# [Work to be completed]
Your reply should repeat, exactly, the line containing "IC1 pin PB4: N_1 -> N_10" and the rest of the material after it.

# [Data under study]
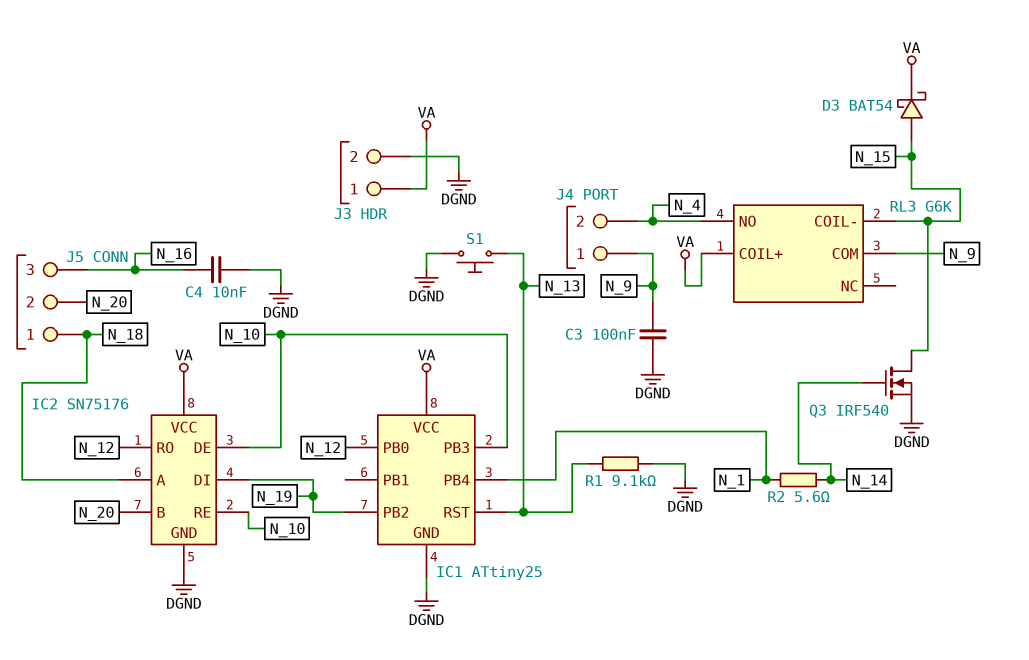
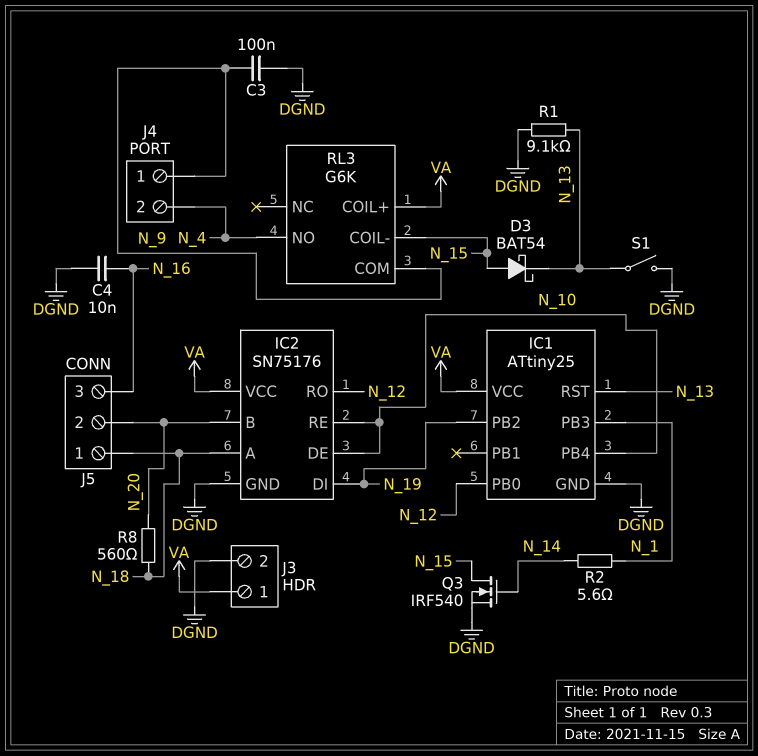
D3: schottky BAT54 (A N_15, K VA) -> schottky BAT54 (A N_15, K N_13)
IC1 pin PB3: N_10 -> N_1
IC1 pin PB4: N_1 -> N_10
R8: none -> 560 (N_18, N_20)
S1: button (DGND, N_13) -> switch (DGND, N_13)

# [Exercise result]
IC1 pin PB4: N_1 -> N_10
R8: none -> 560 (N_18, N_20)
S1: button (DGND, N_13) -> switch (DGND, N_13)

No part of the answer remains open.